● **Exercise brief**
Under this line sits a listing. Repeat exactly and only its lines from the one holding "camera: 65 degrees right, 10 degrees up" through the one holding "(472, 182) = (825, 591): green"; skip pictures.
☆ ☆ ☆ ☆ ☆
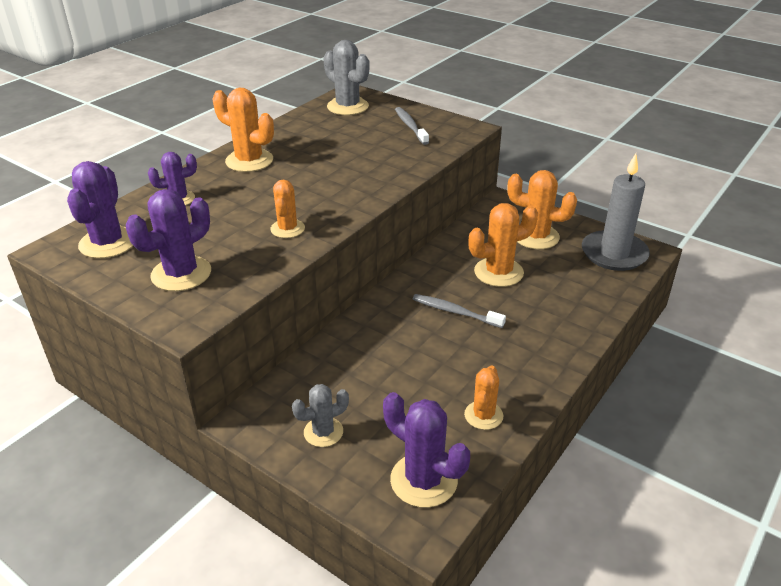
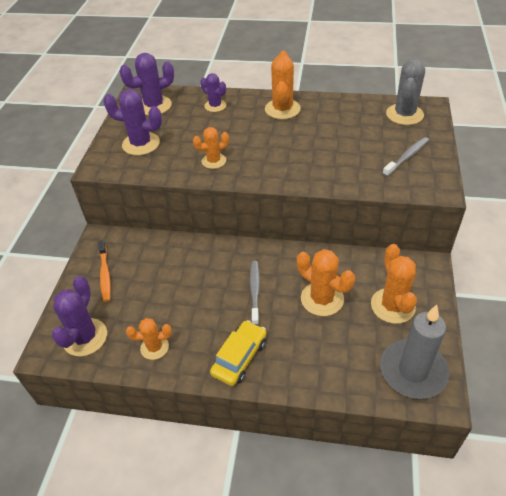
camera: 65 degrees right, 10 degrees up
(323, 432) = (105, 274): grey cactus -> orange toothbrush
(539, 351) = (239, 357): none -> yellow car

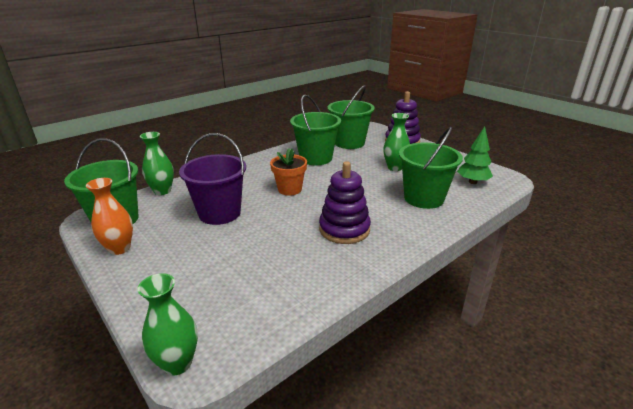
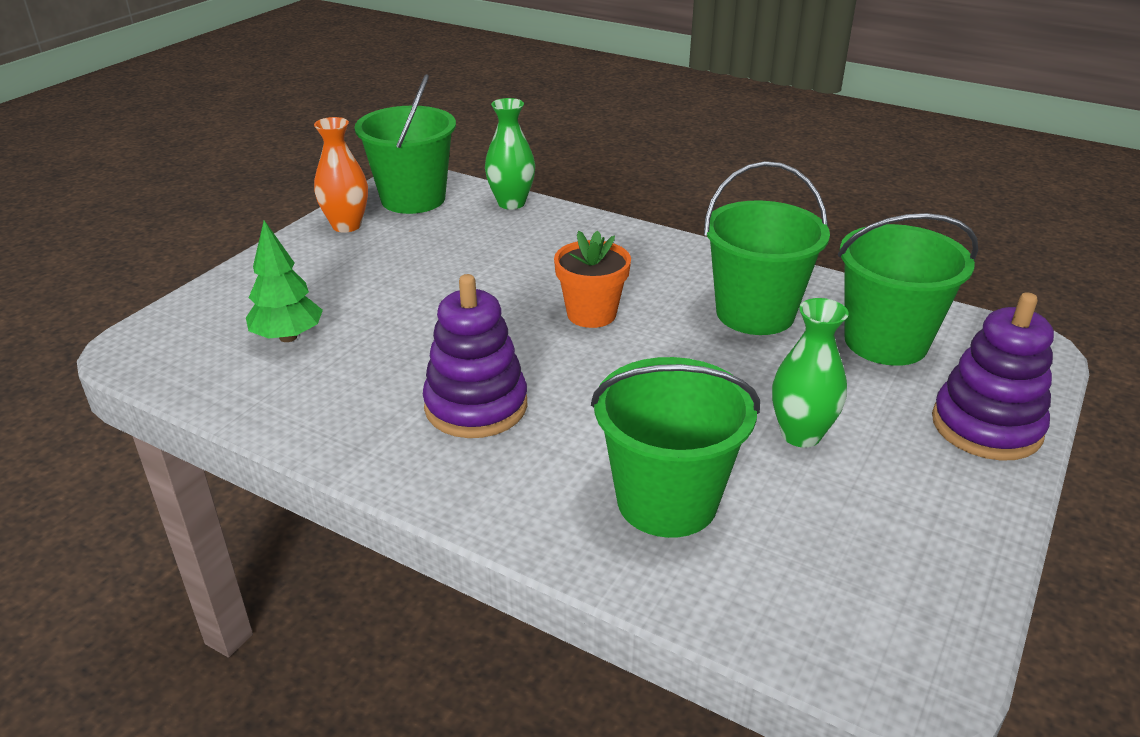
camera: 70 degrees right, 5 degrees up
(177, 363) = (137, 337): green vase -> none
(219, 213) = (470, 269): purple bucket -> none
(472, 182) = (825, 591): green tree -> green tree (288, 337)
☆ ☆ ☆ ☆ ☆
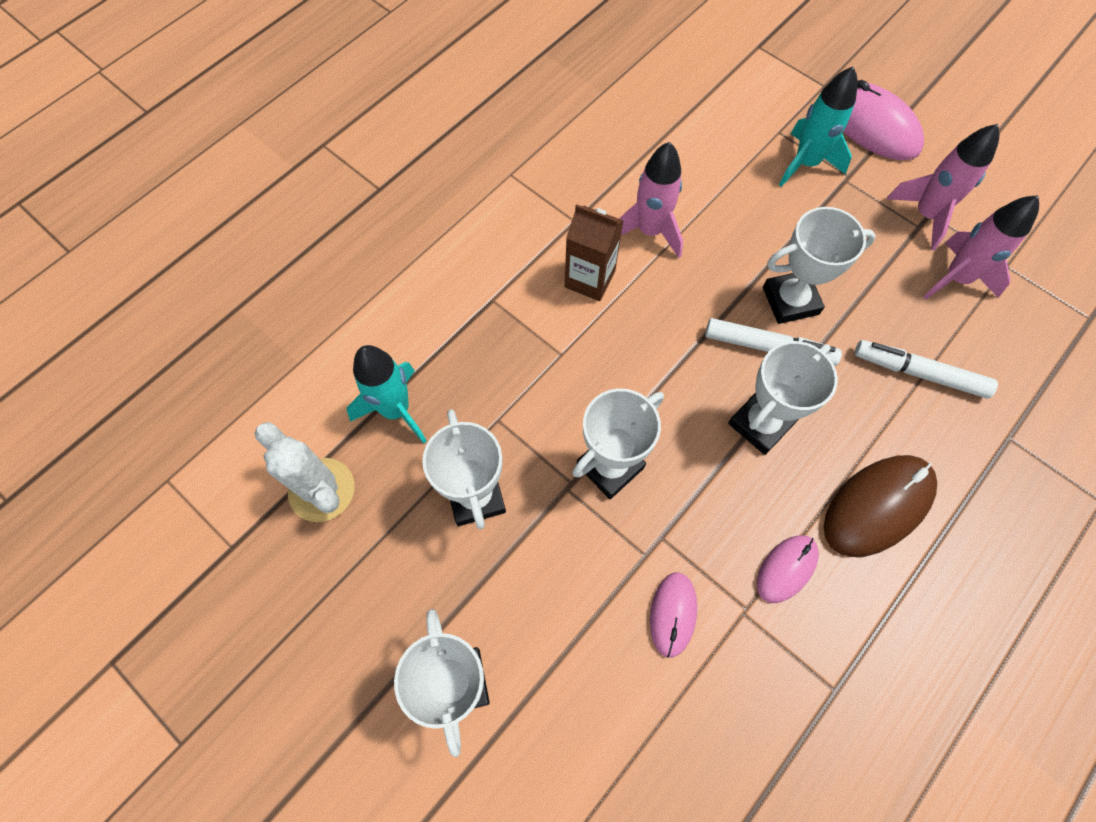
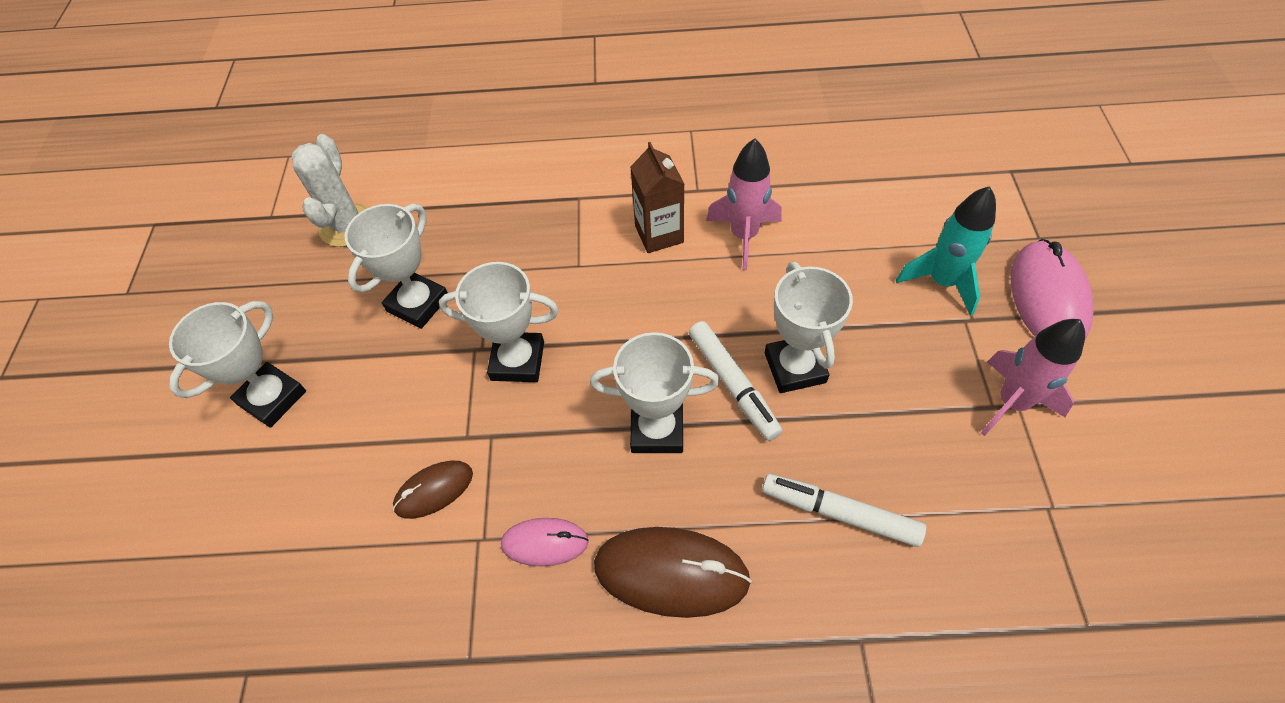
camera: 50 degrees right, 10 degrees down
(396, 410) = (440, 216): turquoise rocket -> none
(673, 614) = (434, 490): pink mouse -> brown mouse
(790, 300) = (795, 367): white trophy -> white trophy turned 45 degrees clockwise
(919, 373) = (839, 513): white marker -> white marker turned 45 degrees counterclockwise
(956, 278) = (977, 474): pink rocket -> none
☆ ☆ ☆ ☆ ☆
● **Written response**
camera: 65 degrees right, 10 degrees up
(323, 432) = (105, 274): grey cactus -> orange toothbrush
(539, 351) = (239, 357): none -> yellow car

camera: 70 degrees right, 5 degrees up
(177, 363) = (137, 337): green vase -> none
(219, 213) = (470, 269): purple bucket -> none
(472, 182) = (825, 591): green tree -> green tree (288, 337)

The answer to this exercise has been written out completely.